(SUPPLIED MATERIAL begins)

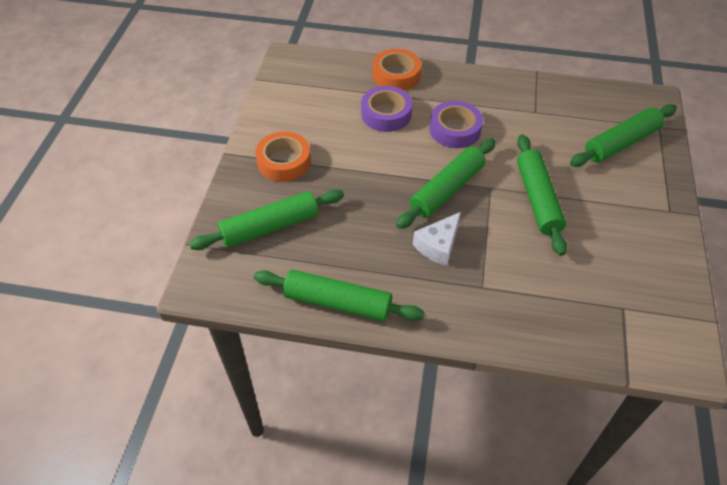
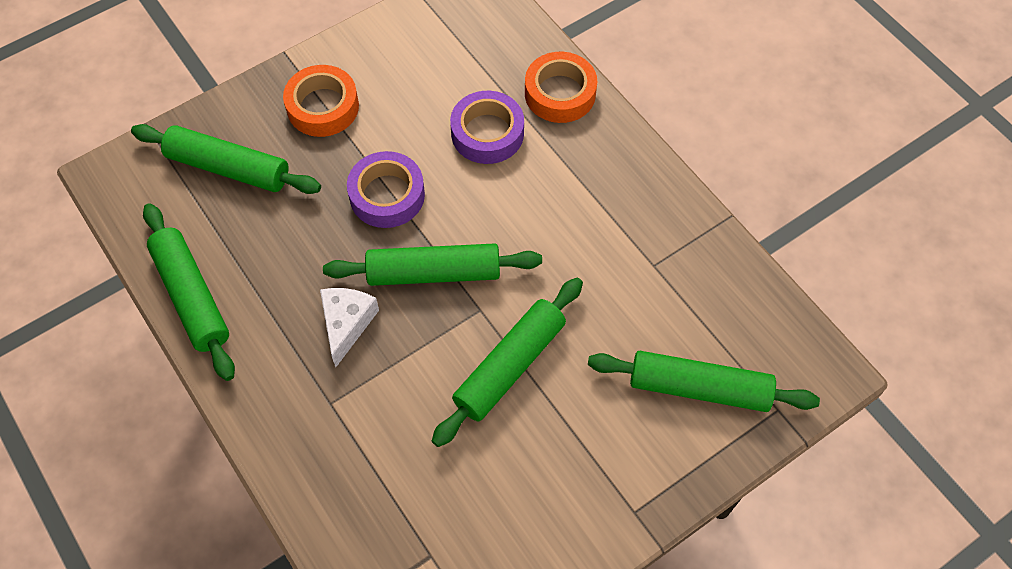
camera: 45 degrees right, 10 degrees up
(438, 245) = (346, 324): white cheese -> white cheese turned 105 degrees clockwise
(455, 130) = (534, 212): purple tape -> purple tape (387, 195)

(SUPPLIED MATERIAL ends)

(THE PROBLEM)
Skipping all images, output the listing exactly.

(RESPONSE)
camera: 45 degrees right, 10 degrees up
(438, 245) = (346, 324): white cheese -> white cheese turned 105 degrees clockwise
(455, 130) = (534, 212): purple tape -> purple tape (387, 195)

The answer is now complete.